» EXTRACTED MATERIAL

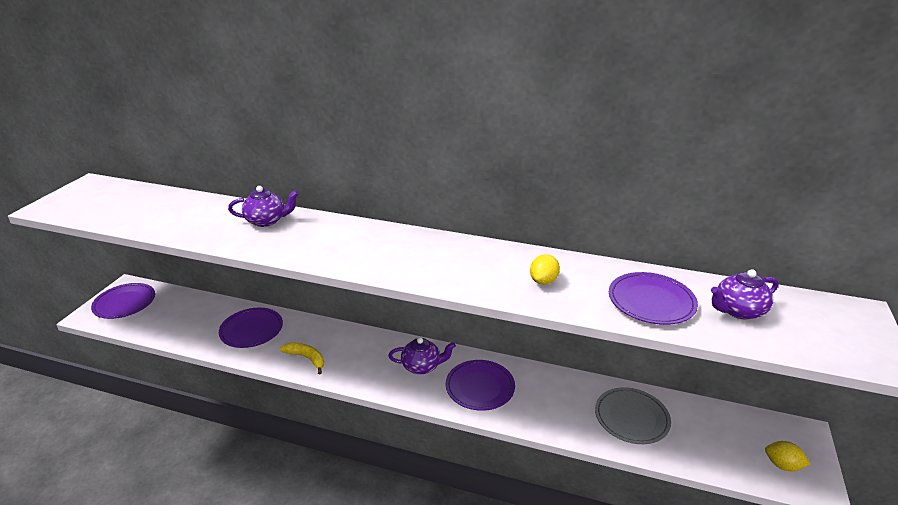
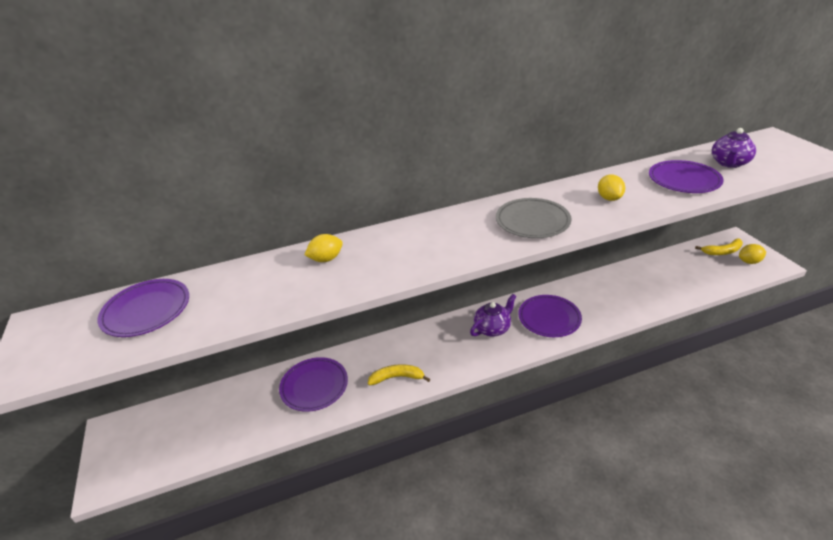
camera: 35 degrees left, 5 degrees up
(124, 303) = (134, 445): purple plate -> purple plate (146, 310)
(267, 221) = (326, 259): purple teapot -> yellow lemon
(631, 418) = (654, 281): grey plate -> grey plate (532, 221)
(763, 436) = (722, 251): none -> yellow banana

» PROBLEM STATEMENT
Among the lines of the preceding data, which ones hold the word "yellow"? List them.

» ANSWER BOX
(267, 221) = (326, 259): purple teapot -> yellow lemon
(763, 436) = (722, 251): none -> yellow banana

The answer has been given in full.